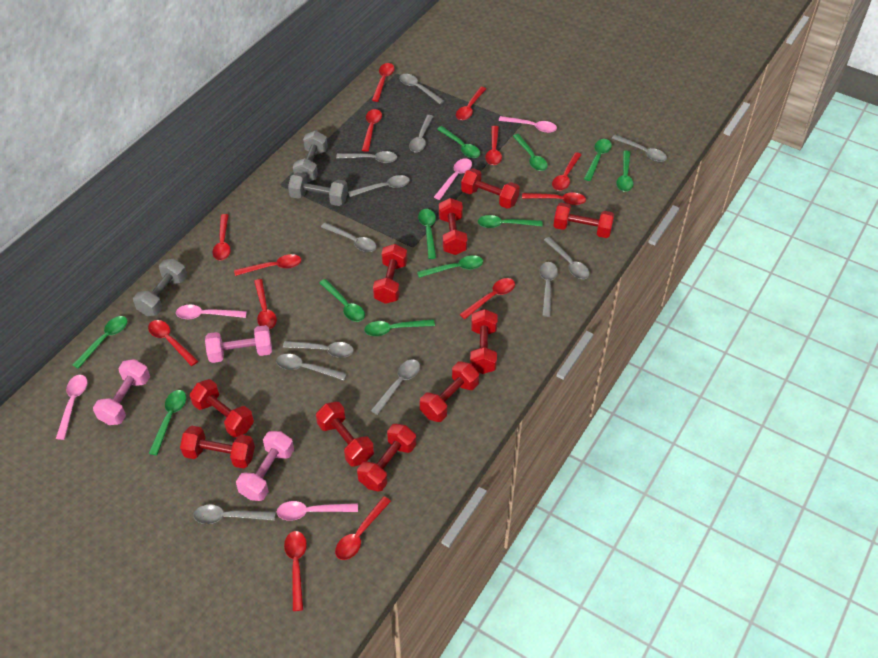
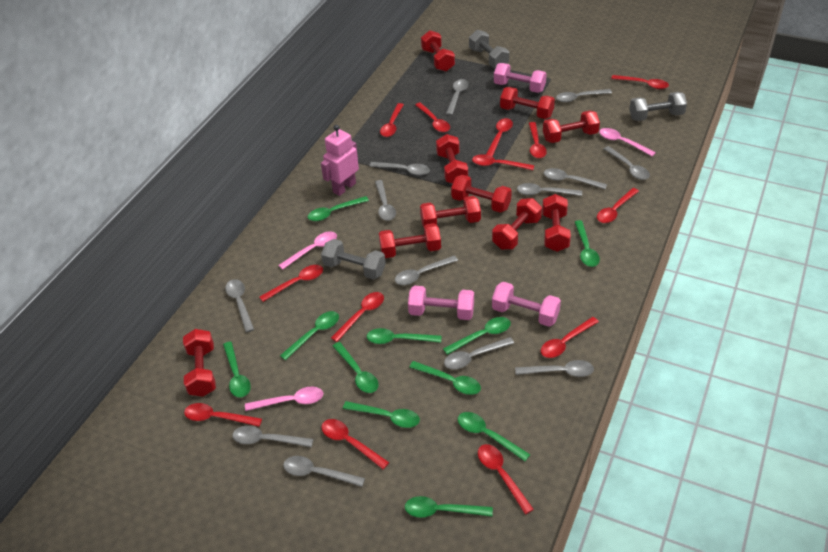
grey spoon: 12 -> 13
pink robot: 0 -> 1
pink spoon: 5 -> 3

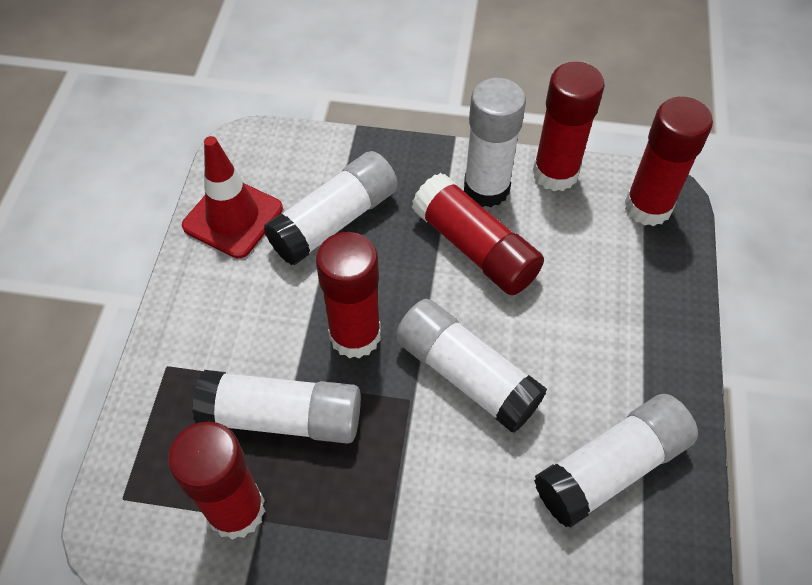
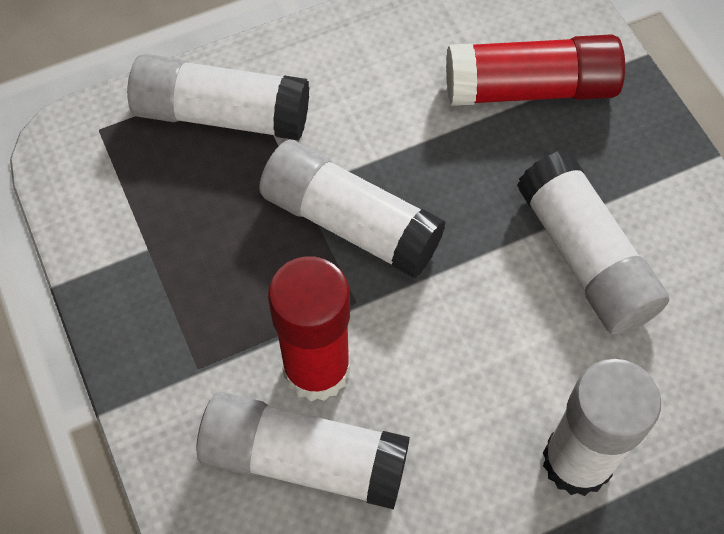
red glue stick: 5 -> 2
red traffic cone: 1 -> 0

* * * * * * * * *

Without copying the pictures, transcribe the entries exactly.

grey spoon: 12 -> 13
pink robot: 0 -> 1
pink spoon: 5 -> 3

red glue stick: 5 -> 2
red traffic cone: 1 -> 0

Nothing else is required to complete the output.